Determine how many lines in the records below contain the string "shortInstrumentName", with case counting, and report only that number.

** BEGIN DATA LISTING **

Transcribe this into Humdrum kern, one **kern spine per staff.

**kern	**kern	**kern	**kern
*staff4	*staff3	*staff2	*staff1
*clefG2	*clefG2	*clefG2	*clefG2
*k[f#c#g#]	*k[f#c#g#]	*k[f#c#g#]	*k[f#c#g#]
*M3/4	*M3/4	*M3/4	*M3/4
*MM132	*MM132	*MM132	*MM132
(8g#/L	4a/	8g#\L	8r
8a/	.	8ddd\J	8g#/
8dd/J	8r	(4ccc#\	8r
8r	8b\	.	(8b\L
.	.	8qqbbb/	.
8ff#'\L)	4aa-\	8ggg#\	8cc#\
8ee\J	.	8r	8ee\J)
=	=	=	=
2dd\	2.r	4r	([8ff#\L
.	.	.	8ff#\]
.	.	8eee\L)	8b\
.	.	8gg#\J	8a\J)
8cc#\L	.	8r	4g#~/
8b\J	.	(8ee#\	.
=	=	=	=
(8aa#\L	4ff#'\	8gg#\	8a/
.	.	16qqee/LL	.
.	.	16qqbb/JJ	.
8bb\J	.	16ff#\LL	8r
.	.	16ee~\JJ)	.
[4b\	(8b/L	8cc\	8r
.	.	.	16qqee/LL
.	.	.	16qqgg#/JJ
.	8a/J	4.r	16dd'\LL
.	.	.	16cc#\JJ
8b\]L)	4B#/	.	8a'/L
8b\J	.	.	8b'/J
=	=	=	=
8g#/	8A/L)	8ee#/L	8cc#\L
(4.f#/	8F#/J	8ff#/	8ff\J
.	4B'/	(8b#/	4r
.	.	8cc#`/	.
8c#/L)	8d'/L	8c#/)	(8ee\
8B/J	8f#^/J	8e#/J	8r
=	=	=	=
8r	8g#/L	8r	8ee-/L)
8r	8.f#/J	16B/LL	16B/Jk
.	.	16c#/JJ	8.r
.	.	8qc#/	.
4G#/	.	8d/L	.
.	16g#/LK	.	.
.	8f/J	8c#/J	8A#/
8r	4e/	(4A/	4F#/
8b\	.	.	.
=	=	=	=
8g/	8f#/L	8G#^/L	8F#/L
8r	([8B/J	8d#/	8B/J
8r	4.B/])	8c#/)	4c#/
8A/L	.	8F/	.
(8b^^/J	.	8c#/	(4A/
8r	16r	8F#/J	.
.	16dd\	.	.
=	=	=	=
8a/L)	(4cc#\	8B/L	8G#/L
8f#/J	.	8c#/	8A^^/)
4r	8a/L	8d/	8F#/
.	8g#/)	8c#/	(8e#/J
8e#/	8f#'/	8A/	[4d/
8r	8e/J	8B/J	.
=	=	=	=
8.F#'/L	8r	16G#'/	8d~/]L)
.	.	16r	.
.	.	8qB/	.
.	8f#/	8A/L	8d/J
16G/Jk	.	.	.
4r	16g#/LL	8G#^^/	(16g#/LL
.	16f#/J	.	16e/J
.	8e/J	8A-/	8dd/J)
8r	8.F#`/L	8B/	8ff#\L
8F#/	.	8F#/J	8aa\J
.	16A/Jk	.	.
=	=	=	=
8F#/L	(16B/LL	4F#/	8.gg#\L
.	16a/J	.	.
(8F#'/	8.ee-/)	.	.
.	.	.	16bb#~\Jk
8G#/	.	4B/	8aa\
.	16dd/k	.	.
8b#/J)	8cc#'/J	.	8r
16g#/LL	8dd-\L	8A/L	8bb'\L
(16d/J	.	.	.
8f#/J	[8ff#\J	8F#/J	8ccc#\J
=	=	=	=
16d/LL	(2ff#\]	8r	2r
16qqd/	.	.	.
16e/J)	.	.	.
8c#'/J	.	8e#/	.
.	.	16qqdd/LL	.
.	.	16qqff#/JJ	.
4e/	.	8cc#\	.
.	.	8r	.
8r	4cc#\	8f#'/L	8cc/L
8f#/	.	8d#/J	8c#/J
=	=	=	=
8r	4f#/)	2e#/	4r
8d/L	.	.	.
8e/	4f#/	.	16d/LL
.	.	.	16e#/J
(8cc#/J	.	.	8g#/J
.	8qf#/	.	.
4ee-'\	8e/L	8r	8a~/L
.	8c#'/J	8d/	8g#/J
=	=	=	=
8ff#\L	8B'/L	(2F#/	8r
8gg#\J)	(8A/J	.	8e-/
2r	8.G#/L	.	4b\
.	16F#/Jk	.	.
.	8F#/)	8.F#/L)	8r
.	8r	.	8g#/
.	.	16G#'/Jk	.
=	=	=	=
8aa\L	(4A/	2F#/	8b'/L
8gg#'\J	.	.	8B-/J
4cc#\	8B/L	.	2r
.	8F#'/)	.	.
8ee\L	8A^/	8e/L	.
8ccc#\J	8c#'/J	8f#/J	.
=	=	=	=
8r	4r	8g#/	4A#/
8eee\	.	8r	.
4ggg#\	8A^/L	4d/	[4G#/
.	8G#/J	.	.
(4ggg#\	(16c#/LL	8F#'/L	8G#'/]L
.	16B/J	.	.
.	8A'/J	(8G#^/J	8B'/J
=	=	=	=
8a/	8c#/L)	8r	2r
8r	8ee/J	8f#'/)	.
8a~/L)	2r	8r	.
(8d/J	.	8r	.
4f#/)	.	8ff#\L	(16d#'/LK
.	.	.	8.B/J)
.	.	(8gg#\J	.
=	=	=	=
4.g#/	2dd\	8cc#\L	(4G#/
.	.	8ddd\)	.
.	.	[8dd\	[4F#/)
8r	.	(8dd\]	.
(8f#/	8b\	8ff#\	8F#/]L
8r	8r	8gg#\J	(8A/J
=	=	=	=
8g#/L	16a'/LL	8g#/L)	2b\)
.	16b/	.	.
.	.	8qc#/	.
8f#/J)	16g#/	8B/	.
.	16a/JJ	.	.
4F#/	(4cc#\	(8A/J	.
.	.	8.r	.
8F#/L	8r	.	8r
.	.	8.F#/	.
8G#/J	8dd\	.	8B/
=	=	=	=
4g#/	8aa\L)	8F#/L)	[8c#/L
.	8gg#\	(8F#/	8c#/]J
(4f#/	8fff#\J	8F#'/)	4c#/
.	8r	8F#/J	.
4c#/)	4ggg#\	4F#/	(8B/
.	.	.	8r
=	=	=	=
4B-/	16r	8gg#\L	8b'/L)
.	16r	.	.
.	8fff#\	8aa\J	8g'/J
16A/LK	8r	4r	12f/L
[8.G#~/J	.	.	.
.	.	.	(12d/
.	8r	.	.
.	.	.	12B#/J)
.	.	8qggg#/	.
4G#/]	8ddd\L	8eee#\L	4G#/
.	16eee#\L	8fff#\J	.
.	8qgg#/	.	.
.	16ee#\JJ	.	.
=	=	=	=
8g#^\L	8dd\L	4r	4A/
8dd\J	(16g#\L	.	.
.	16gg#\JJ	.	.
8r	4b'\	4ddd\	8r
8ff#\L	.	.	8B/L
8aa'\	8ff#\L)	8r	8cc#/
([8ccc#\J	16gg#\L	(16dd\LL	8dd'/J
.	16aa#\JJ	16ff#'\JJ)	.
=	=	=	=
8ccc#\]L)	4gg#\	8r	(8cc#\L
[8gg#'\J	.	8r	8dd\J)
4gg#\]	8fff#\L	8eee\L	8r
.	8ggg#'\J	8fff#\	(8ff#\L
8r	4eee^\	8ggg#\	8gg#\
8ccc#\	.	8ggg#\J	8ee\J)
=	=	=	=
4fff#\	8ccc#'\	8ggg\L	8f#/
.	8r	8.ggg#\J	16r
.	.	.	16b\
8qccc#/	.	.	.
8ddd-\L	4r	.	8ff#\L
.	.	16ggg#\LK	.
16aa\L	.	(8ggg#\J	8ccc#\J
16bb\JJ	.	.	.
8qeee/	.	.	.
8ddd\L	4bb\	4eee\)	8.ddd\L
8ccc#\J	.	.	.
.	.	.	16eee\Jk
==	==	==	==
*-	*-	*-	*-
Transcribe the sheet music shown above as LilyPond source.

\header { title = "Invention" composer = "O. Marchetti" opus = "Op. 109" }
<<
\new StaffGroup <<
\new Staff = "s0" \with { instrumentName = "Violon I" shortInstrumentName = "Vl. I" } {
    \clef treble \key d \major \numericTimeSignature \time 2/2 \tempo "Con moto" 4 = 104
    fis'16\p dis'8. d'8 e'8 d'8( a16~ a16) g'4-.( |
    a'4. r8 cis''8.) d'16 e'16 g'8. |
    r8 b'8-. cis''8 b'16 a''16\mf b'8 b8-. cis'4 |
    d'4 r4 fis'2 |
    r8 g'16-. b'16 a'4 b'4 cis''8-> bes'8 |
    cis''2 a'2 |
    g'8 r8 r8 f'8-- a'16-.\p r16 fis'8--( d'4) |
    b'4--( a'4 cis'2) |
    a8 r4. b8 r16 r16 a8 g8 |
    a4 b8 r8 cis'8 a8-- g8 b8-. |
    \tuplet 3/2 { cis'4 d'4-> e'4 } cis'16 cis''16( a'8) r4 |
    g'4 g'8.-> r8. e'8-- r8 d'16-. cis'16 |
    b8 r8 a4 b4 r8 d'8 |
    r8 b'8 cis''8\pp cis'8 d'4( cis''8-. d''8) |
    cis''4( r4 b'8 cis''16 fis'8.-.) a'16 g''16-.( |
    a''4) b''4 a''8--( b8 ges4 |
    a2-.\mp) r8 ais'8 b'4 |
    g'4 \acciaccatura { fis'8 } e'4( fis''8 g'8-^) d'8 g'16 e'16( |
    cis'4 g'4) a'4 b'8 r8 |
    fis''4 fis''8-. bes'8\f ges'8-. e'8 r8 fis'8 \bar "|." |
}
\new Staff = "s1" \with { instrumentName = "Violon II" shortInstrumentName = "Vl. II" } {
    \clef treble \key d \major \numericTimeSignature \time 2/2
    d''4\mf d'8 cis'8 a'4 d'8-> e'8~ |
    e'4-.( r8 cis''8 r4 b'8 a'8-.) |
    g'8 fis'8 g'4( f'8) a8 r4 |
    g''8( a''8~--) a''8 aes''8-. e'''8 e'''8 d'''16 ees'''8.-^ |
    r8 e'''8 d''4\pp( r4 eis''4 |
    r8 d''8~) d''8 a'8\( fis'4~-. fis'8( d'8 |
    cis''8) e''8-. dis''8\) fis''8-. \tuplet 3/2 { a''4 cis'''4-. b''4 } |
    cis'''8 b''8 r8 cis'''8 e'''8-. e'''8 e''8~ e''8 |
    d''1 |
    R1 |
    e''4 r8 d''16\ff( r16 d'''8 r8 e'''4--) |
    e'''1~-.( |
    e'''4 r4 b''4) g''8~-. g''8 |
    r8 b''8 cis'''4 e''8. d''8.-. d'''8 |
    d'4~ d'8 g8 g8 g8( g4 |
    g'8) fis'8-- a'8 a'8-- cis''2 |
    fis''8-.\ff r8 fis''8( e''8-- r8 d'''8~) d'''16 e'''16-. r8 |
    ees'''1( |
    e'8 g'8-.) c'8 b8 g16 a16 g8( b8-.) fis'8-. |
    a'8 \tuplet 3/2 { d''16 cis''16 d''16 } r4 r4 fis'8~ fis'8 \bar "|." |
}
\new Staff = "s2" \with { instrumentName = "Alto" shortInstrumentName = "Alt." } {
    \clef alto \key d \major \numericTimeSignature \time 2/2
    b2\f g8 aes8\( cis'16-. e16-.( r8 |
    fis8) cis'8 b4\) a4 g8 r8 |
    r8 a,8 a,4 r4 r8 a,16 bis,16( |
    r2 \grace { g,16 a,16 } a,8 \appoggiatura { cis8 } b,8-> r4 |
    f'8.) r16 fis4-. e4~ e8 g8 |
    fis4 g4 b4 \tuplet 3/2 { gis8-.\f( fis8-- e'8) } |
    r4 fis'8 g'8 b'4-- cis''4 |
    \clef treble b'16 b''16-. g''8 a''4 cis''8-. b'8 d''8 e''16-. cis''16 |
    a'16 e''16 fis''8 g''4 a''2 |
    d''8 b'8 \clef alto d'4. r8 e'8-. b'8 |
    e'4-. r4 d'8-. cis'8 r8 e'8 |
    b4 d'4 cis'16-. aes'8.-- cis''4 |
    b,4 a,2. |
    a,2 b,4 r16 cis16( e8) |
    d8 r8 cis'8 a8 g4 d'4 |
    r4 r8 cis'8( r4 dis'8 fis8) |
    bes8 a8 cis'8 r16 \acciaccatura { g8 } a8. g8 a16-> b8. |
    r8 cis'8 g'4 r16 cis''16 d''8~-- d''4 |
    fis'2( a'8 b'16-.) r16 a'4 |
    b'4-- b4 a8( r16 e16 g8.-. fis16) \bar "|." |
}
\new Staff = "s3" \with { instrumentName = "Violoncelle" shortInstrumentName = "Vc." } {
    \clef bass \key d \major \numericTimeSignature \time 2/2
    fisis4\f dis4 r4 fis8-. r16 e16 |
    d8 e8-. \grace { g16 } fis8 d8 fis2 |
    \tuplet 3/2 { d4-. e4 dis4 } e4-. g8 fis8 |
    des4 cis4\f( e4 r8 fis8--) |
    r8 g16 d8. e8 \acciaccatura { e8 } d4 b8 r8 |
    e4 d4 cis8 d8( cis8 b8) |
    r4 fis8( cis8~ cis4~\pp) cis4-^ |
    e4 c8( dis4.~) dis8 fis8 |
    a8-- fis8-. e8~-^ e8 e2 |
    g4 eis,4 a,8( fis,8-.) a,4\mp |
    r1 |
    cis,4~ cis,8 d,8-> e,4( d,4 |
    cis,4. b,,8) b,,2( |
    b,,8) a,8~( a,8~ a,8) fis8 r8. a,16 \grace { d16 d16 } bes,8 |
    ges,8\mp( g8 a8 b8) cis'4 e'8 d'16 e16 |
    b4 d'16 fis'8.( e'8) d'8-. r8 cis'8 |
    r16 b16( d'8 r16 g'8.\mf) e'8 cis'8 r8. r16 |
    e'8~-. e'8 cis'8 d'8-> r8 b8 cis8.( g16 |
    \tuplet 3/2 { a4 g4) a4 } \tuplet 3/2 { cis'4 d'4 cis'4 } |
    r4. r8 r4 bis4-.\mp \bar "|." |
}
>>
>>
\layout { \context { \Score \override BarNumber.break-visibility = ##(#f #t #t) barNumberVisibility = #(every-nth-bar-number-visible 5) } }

** END DATA LISTING **

**EXPECTED ANSWER:**
4